*** Supplied material

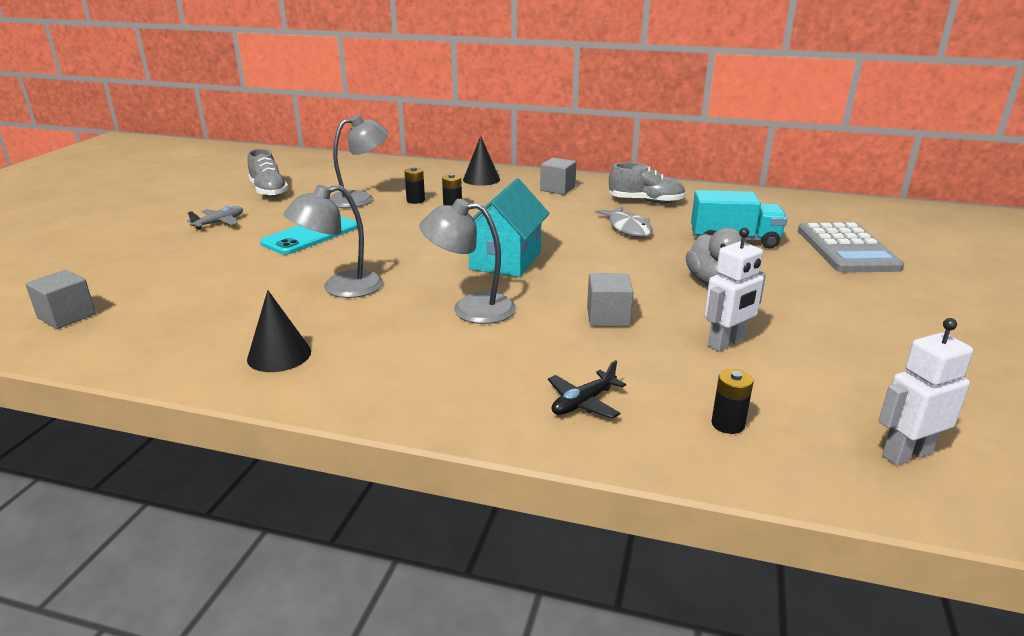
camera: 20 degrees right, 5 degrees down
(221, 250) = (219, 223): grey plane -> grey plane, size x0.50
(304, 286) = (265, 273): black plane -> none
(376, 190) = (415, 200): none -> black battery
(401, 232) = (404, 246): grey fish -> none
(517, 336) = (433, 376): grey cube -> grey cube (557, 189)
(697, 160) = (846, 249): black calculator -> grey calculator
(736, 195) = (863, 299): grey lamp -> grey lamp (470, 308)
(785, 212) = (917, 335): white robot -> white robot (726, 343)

******

**What the task requires:** The answer must be the line containing "(697, 160) = (846, 249): black" and every line after it to the end of the data, exactly as written.

**Answer to the problem:**
(697, 160) = (846, 249): black calculator -> grey calculator
(736, 195) = (863, 299): grey lamp -> grey lamp (470, 308)
(785, 212) = (917, 335): white robot -> white robot (726, 343)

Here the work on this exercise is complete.